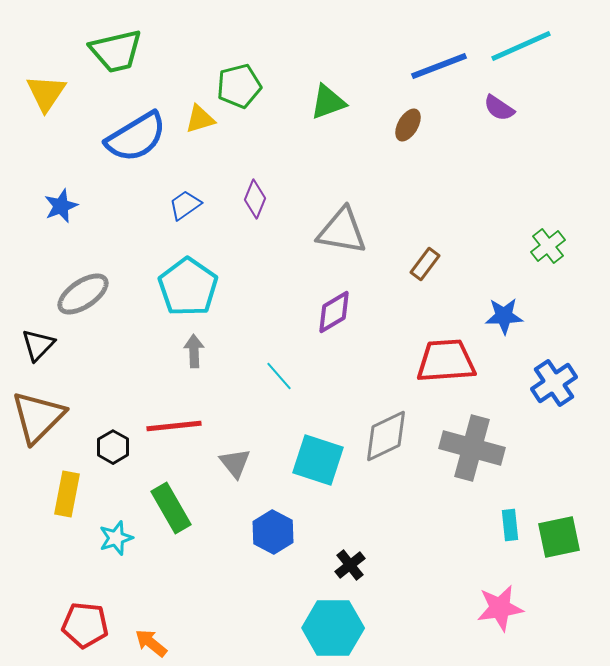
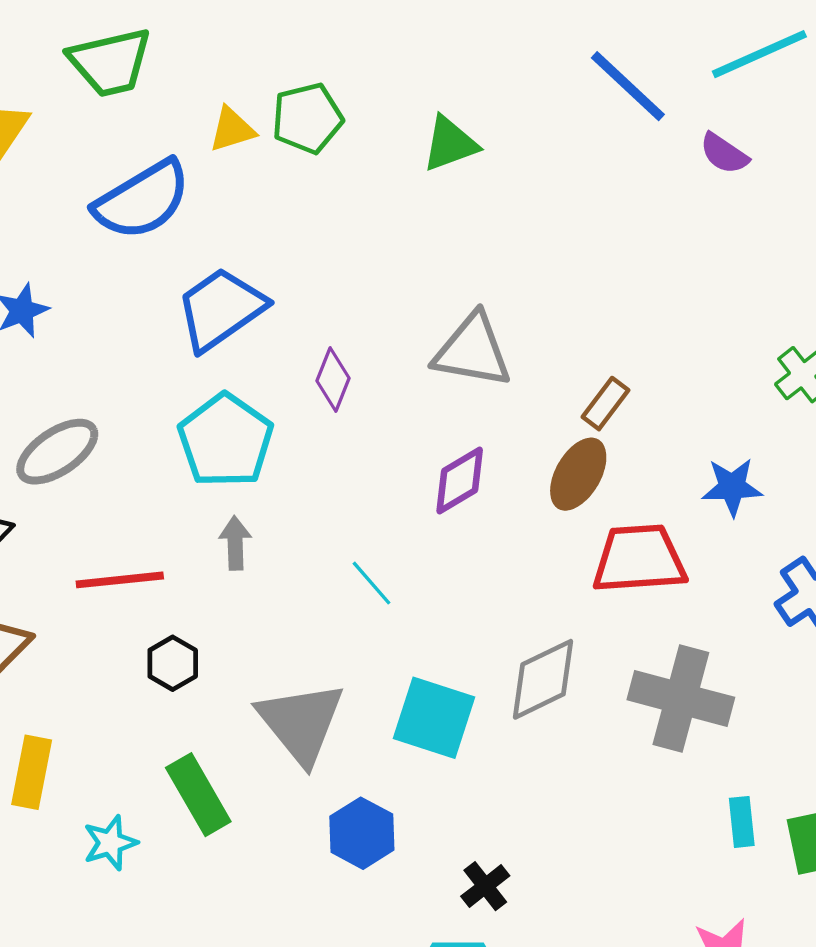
blue line: (439, 66) -> (628, 86), turned 64
yellow triangle: (200, 119) -> (232, 129), moved
brown ellipse: (408, 125) -> (578, 474), moved, size x1.4
purple diamond: (255, 199) -> (333, 380), moved
blue trapezoid: (185, 205) -> (221, 309), size x1.8
red line: (174, 426) -> (120, 580), moved
black hexagon: (113, 447) -> (173, 663), moved
gray triangle: (235, 463) -> (301, 723), size x1.8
──────────
• Requirement: All that is wanted is the set of lines from the one with "blue trapezoid: (185, 205)" through the last line of the entries, both included, output exactly.

• Answer to the exercise:
blue trapezoid: (185, 205) -> (221, 309), size x1.8
red line: (174, 426) -> (120, 580), moved
black hexagon: (113, 447) -> (173, 663), moved
gray triangle: (235, 463) -> (301, 723), size x1.8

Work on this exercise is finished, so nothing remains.